- [Exercise]: Look through the records below for the line with "brown 1x1 brick [538,196,604,274] -> none". Return that line and each one after it up to and including the line with "white 2x2 round", exactly.
**** Dataset records
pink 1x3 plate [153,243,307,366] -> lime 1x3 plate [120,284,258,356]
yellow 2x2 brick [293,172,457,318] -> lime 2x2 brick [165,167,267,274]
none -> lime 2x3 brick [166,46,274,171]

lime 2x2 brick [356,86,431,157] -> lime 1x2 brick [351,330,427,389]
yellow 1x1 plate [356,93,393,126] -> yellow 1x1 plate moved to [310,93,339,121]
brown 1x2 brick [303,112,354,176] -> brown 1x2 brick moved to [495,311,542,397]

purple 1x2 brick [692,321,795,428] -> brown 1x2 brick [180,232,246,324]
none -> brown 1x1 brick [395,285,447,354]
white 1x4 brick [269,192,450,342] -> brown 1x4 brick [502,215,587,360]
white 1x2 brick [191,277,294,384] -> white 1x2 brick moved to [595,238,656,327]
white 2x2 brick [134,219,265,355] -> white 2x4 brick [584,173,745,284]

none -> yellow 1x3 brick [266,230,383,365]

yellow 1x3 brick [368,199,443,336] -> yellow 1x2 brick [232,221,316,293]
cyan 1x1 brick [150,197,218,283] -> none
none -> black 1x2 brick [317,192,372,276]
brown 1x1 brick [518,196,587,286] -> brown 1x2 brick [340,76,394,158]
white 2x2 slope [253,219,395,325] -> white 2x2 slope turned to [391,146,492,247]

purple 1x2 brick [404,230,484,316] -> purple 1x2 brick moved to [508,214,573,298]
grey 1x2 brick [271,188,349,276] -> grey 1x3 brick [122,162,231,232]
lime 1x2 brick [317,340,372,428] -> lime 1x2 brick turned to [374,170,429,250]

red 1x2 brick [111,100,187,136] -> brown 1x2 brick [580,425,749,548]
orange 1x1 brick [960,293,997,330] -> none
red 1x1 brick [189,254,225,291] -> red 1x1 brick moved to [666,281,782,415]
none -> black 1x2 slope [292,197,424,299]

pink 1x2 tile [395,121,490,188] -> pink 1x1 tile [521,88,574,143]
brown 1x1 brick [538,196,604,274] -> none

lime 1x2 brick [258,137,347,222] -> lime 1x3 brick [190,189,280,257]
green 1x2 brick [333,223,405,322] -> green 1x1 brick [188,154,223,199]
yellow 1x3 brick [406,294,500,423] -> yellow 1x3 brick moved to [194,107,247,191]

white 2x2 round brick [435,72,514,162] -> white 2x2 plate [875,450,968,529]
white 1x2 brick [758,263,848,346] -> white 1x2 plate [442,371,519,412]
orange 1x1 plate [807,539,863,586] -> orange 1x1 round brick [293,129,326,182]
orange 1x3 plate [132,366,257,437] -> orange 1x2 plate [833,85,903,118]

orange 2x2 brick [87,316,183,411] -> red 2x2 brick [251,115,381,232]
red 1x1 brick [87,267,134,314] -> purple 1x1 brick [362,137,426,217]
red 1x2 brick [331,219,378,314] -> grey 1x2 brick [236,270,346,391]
********
- [Answer space]:
brown 1x1 brick [538,196,604,274] -> none

lime 1x2 brick [258,137,347,222] -> lime 1x3 brick [190,189,280,257]
green 1x2 brick [333,223,405,322] -> green 1x1 brick [188,154,223,199]
yellow 1x3 brick [406,294,500,423] -> yellow 1x3 brick moved to [194,107,247,191]

white 2x2 round brick [435,72,514,162] -> white 2x2 plate [875,450,968,529]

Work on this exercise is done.